[INPUT DATA]:
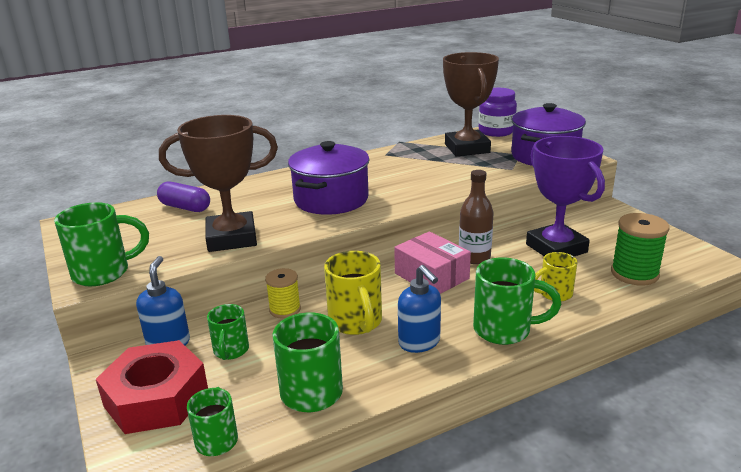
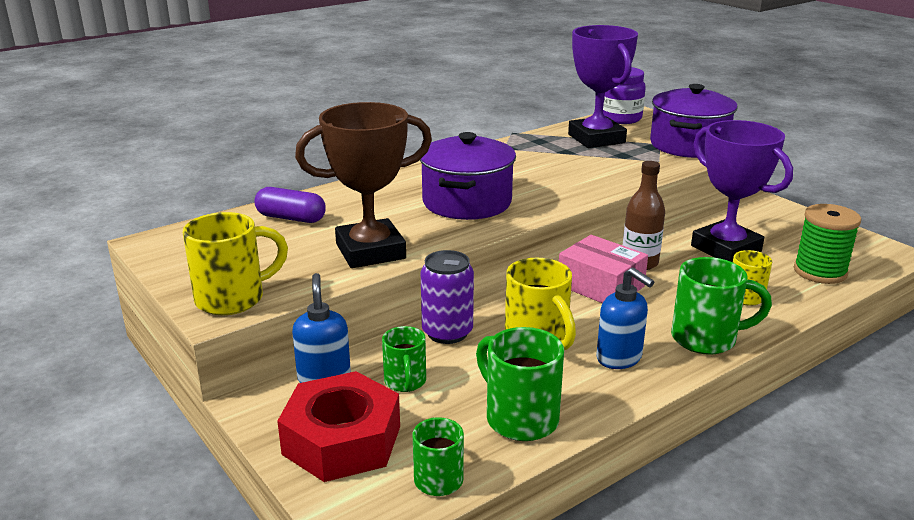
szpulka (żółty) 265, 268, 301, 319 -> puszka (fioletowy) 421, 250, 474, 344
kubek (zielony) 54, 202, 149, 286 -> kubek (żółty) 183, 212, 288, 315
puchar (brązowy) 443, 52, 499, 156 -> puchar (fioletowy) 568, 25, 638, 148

[DIRECTIONS FOR THIS TASK]: Word for word, retype the lines from the one containing "kubek (zielony) 54, 202, 149, 286" through the final line of the data, including both ends and nothing more.

[PROBLEM SOLUTION]:
kubek (zielony) 54, 202, 149, 286 -> kubek (żółty) 183, 212, 288, 315
puchar (brązowy) 443, 52, 499, 156 -> puchar (fioletowy) 568, 25, 638, 148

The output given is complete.